►
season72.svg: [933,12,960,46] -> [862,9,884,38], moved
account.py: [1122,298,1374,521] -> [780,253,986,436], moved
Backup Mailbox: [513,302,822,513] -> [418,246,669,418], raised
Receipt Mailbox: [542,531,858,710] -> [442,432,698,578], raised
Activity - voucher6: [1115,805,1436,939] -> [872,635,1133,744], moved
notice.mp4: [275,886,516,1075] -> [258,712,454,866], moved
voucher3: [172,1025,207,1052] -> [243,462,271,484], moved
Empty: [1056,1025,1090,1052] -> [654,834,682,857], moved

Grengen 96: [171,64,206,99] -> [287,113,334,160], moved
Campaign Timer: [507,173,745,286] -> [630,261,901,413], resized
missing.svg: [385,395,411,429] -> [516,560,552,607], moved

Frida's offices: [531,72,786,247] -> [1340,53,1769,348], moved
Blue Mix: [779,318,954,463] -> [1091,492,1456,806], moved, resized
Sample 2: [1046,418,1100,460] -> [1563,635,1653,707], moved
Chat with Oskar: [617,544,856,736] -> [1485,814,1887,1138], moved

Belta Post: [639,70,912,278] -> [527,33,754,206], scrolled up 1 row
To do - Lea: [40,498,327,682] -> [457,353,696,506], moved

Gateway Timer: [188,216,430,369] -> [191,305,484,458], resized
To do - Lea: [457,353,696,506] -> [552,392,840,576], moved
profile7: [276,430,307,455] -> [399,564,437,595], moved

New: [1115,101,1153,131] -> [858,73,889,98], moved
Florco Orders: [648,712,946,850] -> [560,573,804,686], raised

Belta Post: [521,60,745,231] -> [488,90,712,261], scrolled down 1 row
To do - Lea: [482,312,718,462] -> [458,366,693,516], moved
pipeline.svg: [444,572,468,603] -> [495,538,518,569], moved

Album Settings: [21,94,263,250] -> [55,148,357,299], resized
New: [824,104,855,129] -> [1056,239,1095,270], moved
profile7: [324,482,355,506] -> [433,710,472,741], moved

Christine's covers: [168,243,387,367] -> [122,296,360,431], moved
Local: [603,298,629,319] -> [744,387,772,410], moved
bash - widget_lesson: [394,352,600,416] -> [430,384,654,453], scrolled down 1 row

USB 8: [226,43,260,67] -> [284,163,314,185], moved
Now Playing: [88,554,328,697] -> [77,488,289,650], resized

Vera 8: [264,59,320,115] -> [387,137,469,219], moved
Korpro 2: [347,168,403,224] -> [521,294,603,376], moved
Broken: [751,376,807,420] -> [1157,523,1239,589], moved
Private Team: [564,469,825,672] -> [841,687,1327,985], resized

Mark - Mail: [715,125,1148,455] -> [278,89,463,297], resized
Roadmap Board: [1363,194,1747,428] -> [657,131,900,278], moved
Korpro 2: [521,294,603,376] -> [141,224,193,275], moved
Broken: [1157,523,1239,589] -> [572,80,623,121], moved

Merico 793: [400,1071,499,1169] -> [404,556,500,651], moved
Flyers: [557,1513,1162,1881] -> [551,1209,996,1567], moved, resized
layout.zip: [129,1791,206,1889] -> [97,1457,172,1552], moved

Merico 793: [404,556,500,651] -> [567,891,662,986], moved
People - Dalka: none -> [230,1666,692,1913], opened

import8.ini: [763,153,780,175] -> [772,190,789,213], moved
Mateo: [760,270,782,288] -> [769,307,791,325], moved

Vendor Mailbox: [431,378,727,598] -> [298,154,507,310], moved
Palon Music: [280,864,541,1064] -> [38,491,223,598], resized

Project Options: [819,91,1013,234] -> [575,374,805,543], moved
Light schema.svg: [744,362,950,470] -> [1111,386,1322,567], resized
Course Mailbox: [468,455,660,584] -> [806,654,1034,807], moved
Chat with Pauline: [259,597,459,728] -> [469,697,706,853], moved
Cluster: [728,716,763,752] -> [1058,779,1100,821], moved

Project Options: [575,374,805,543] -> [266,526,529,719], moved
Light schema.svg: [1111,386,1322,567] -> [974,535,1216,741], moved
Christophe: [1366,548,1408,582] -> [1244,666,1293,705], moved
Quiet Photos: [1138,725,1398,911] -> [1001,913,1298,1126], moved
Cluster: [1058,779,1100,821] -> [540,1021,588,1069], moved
◄
Please go through the data above and copy each line that has the word "Chat".

• [OUTPUT OF THE EXERCISE]
Chat with Oskar: [617,544,856,736] -> [1485,814,1887,1138], moved
Chat with Pauline: [259,597,459,728] -> [469,697,706,853], moved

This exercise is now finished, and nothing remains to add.